▸ **WHAT YOU ARE ASKED TO DO**: Your answer should be only the lines below from the one with "purple plate A3:D3" to the one with "cyan round brick", repeated exactly, ends included.

===== INFORMATION GIVEN

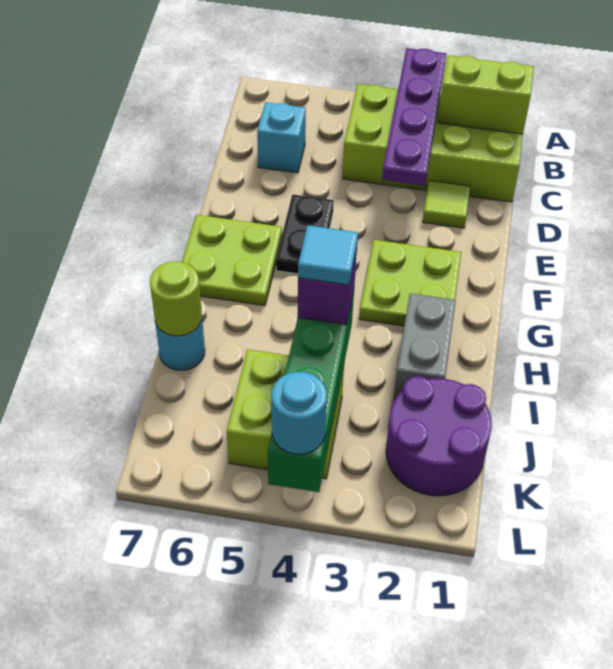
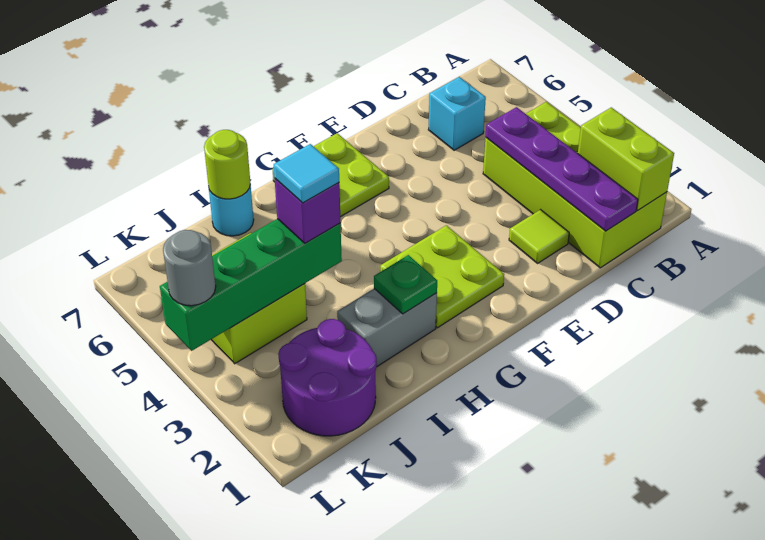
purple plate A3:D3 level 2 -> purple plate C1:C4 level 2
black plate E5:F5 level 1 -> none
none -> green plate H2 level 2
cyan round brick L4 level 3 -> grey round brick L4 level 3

==========
===== INFORMATION GIVEN

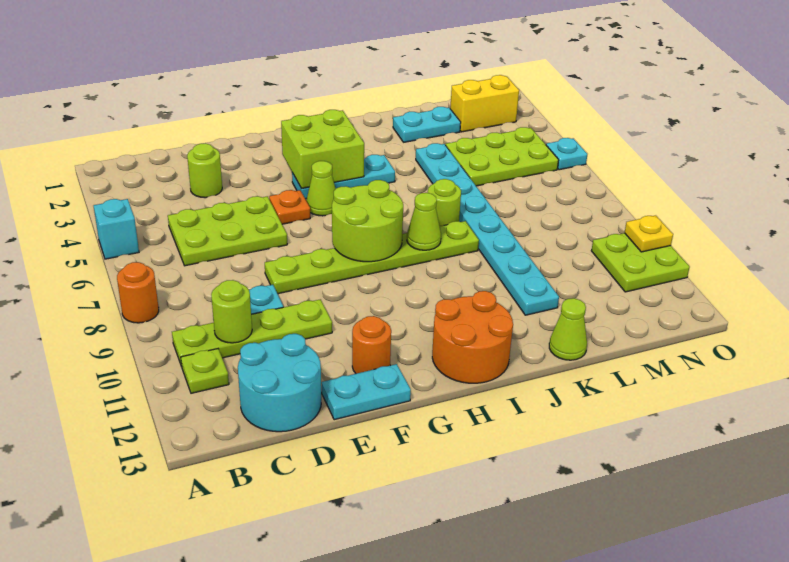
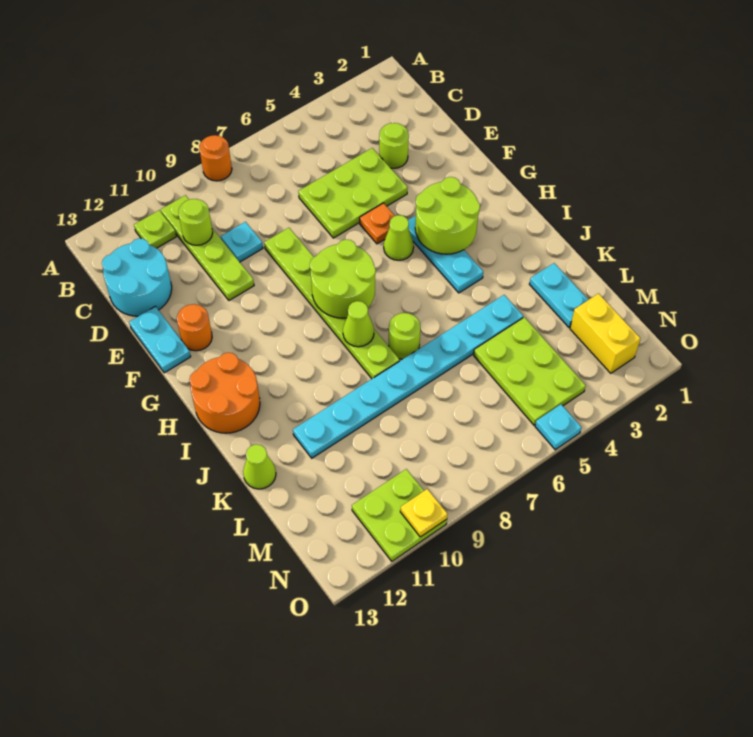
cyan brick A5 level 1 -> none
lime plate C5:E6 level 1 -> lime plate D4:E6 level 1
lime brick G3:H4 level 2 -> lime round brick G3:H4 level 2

==========

▸ **EXPECTED ANSWER**:
purple plate A3:D3 level 2 -> purple plate C1:C4 level 2
black plate E5:F5 level 1 -> none
none -> green plate H2 level 2
cyan round brick L4 level 3 -> grey round brick L4 level 3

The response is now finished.